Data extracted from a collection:
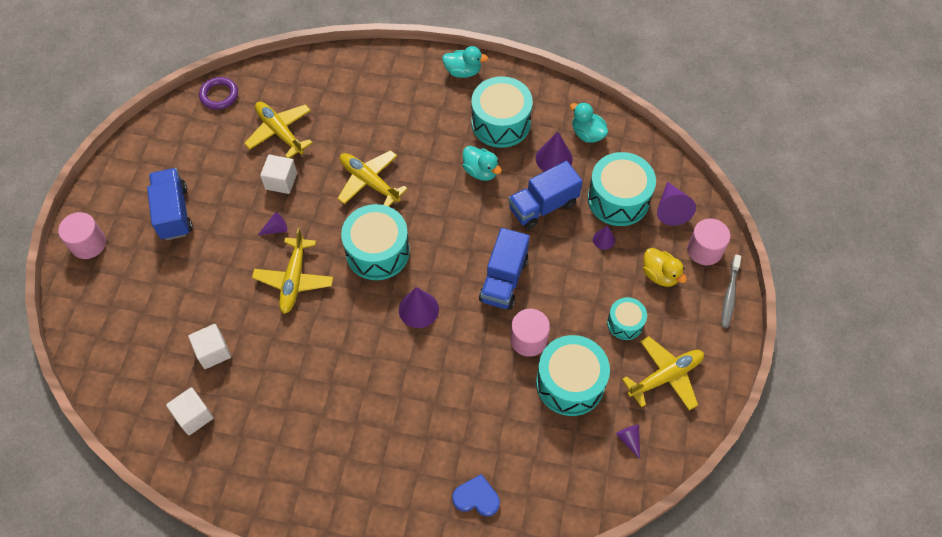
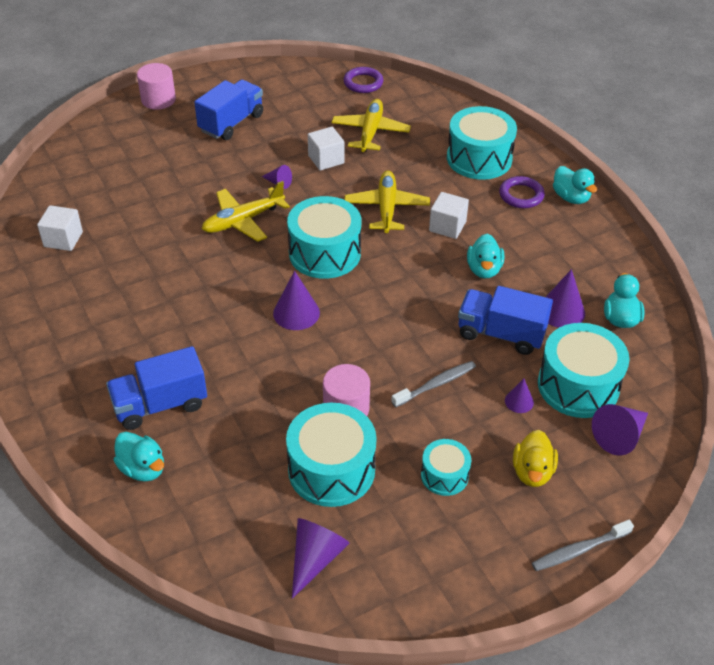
camera: 50 degrees right, 15 degrees down
white cube [188,324,231,369] -> white cube moved to [429,192,469,239]
blue heart [452,474,500,516] -> turquoise duck [114,432,164,481]
turquoise drum [471,76,533,148] -> turquoise drum moved to [447,106,517,180]
blue truck [479,228,530,310] -> blue truck moved to [106,346,207,430]
purple cone [616,424,640,459] -> purple cone [292,518,350,599], size x1.73
yellow plane [622,336,704,411] -> none
pink cylinder [687,218,730,265] -> none
none -> grey toothbrush [391,361,476,407]
none -> purple ring [499,176,545,208]

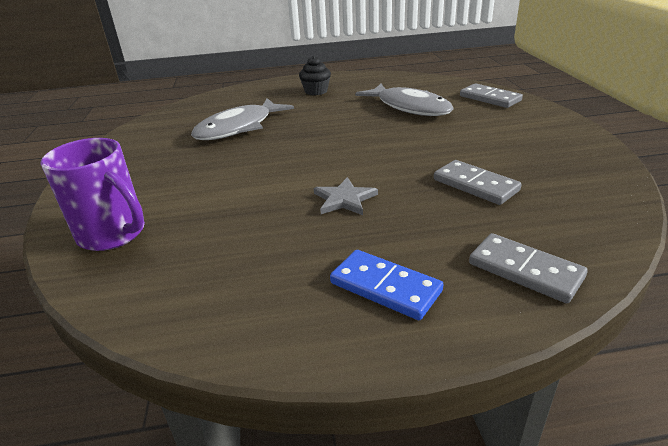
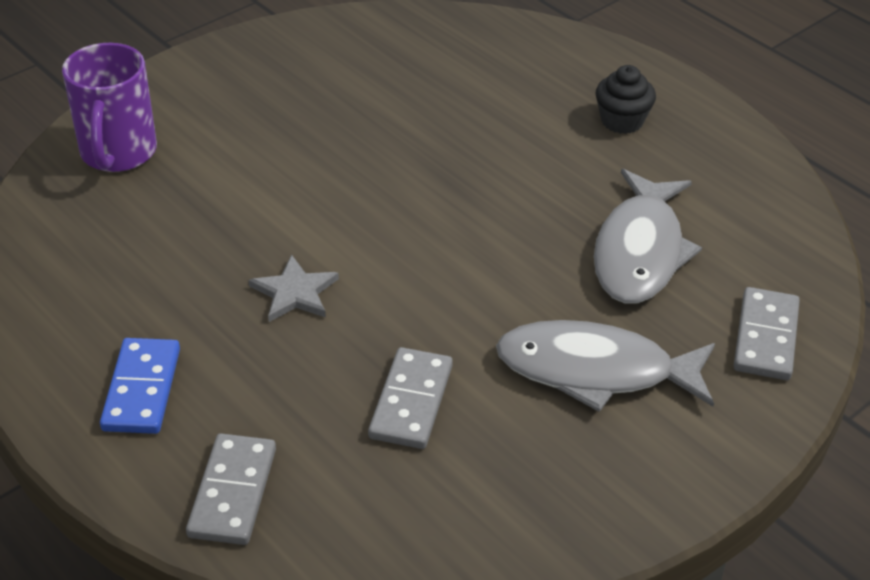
camera: 55 degrees right, 10 degrees up
grey fish [191,98,294,140] -> grey fish moved to [496,320,715,412]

(PROMPT):
Your copy should hold exactly the lines from the one with "blue heart [452,474,500,516]" through the final line of the records, both ends included, and no pictures.

(ANSWER SPACE):
blue heart [452,474,500,516] -> turquoise duck [114,432,164,481]
turquoise drum [471,76,533,148] -> turquoise drum moved to [447,106,517,180]
blue truck [479,228,530,310] -> blue truck moved to [106,346,207,430]
purple cone [616,424,640,459] -> purple cone [292,518,350,599], size x1.73
yellow plane [622,336,704,411] -> none
pink cylinder [687,218,730,265] -> none
none -> grey toothbrush [391,361,476,407]
none -> purple ring [499,176,545,208]

camera: 55 degrees right, 10 degrees up
grey fish [191,98,294,140] -> grey fish moved to [496,320,715,412]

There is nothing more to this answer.